== Task details ==
Copy all records exactly, excluding images.

---

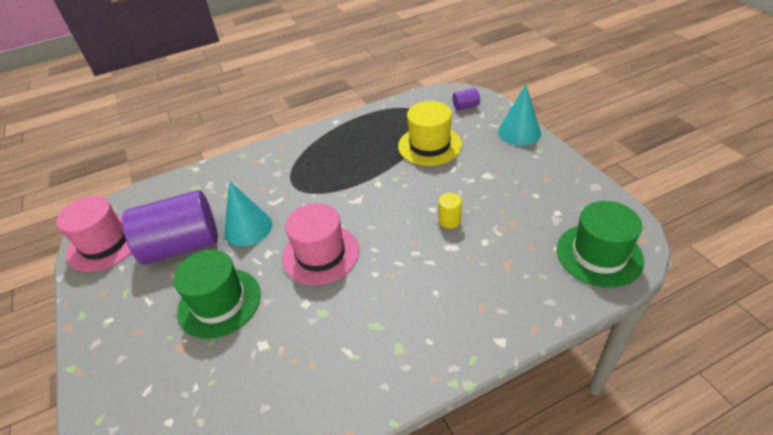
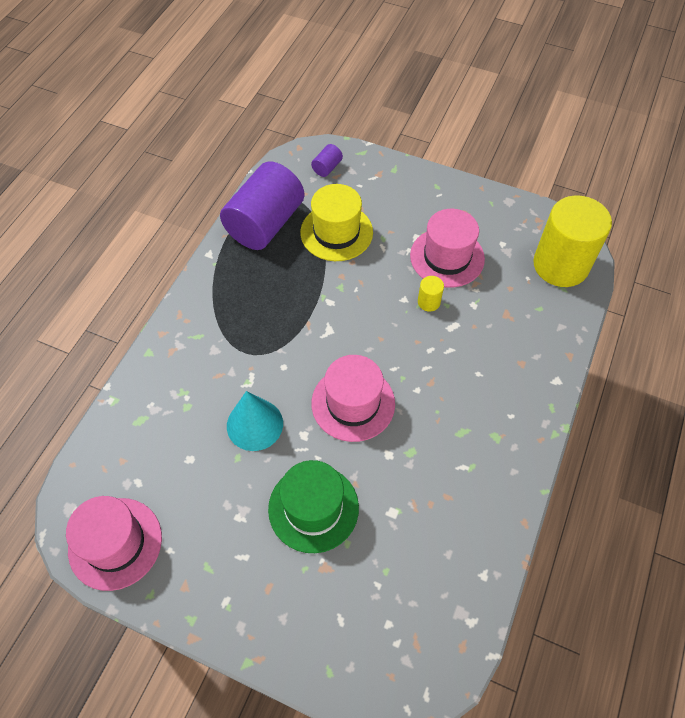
camera: 45 degrees left, 15 degrees up
(182, 245) = (207, 486): purple cylinder -> purple cylinder (265, 224)
(497, 199) = (447, 257): none -> pink hat
(519, 132) = (403, 175): turquoise cone -> none
(599, 255) = (560, 265): green hat -> yellow cylinder

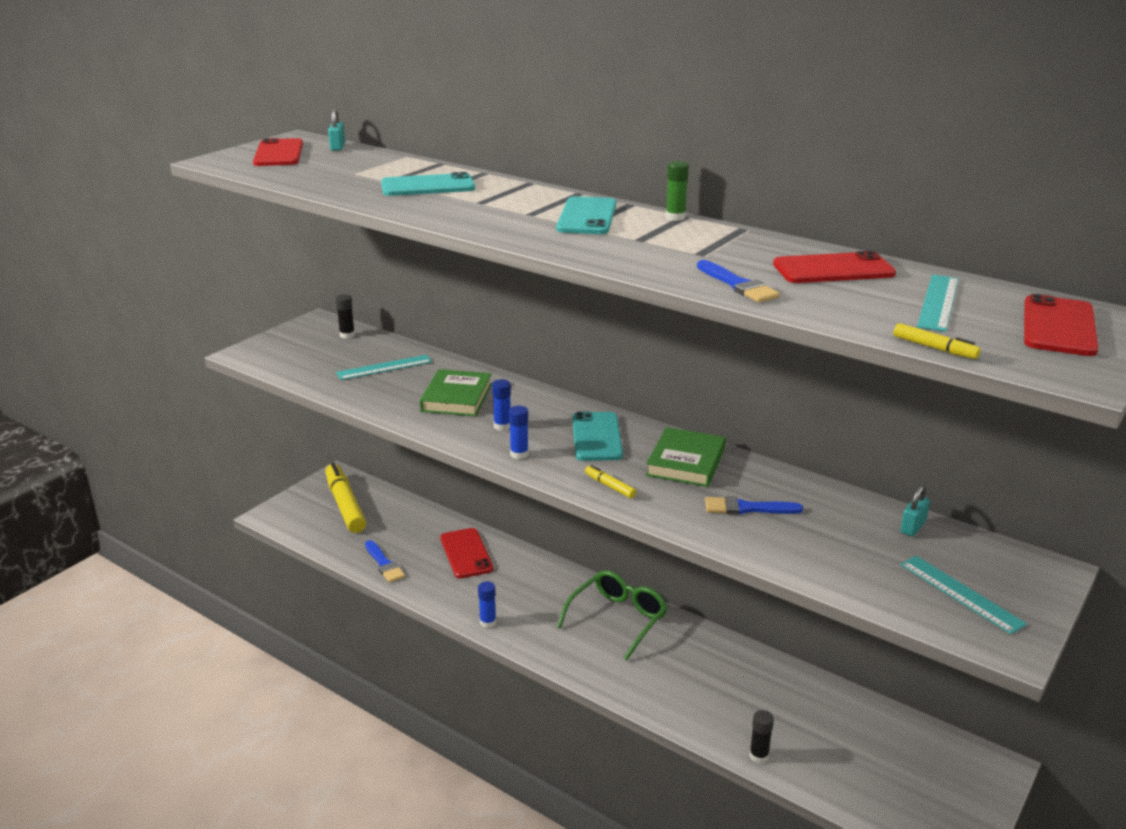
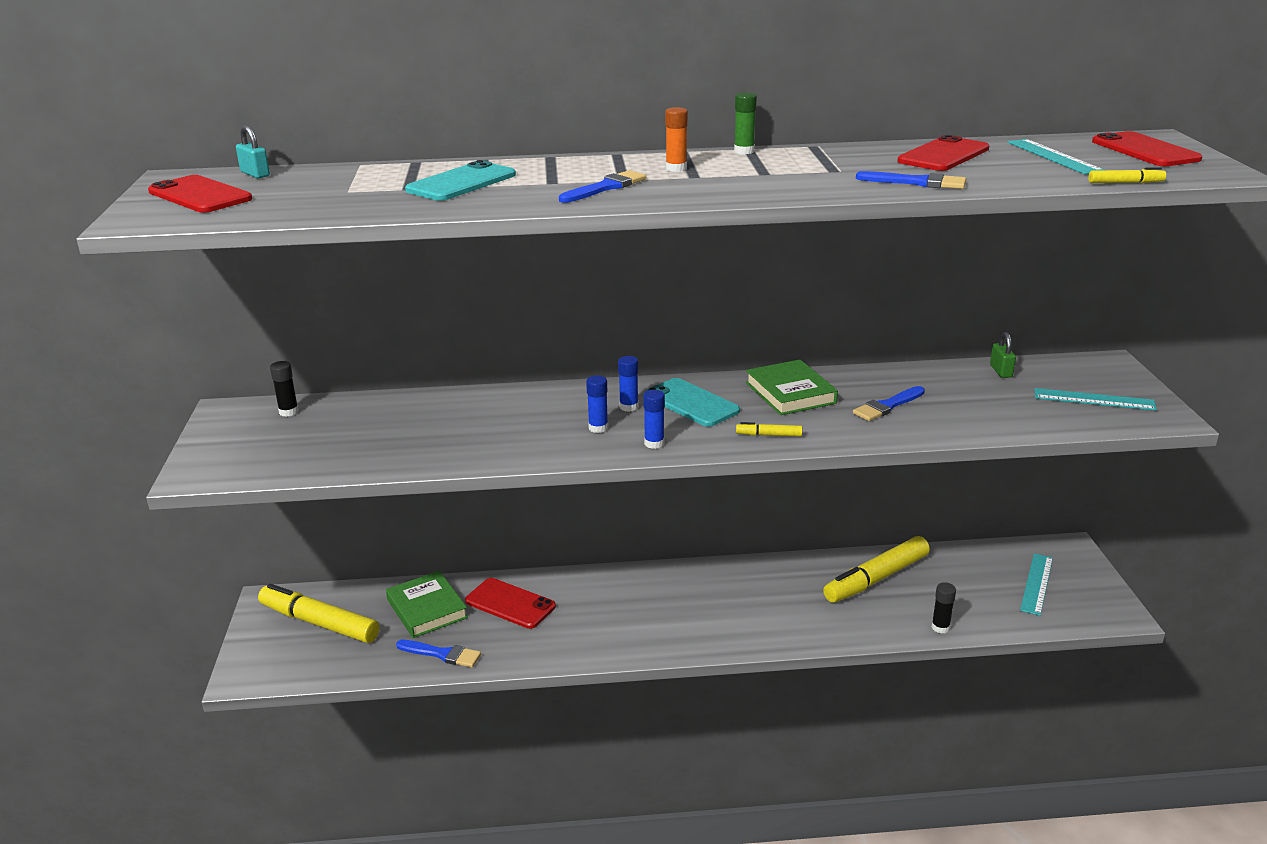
camera: 40 degrees left, 0 degrees up
(384, 367) = (388, 425): turquoise ruler -> turquoise ruler (1036, 584)
(457, 398) = (512, 422): green book -> green book (427, 608)
(488, 622) = (612, 649): blue glue stick -> blue glue stick (629, 407)
(502, 217) = (605, 188): none -> blue brush
(587, 217) = (676, 169): turquoise phone -> orange glue stick
(618, 619) = (713, 587): green glasses -> none
(760, 686) = (876, 579): none -> yellow marker
(913, 527) = (1001, 371): turquoise padlock -> green padlock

---

== Answer box ==
camera: 45 degrees left, 15 degrees up
(182, 245) = (207, 486): purple cylinder -> purple cylinder (265, 224)
(497, 199) = (447, 257): none -> pink hat
(519, 132) = (403, 175): turquoise cone -> none
(599, 255) = (560, 265): green hat -> yellow cylinder

camera: 40 degrees left, 0 degrees up
(384, 367) = (388, 425): turquoise ruler -> turquoise ruler (1036, 584)
(457, 398) = (512, 422): green book -> green book (427, 608)
(488, 622) = (612, 649): blue glue stick -> blue glue stick (629, 407)
(502, 217) = (605, 188): none -> blue brush
(587, 217) = (676, 169): turquoise phone -> orange glue stick
(618, 619) = (713, 587): green glasses -> none
(760, 686) = (876, 579): none -> yellow marker
(913, 527) = (1001, 371): turquoise padlock -> green padlock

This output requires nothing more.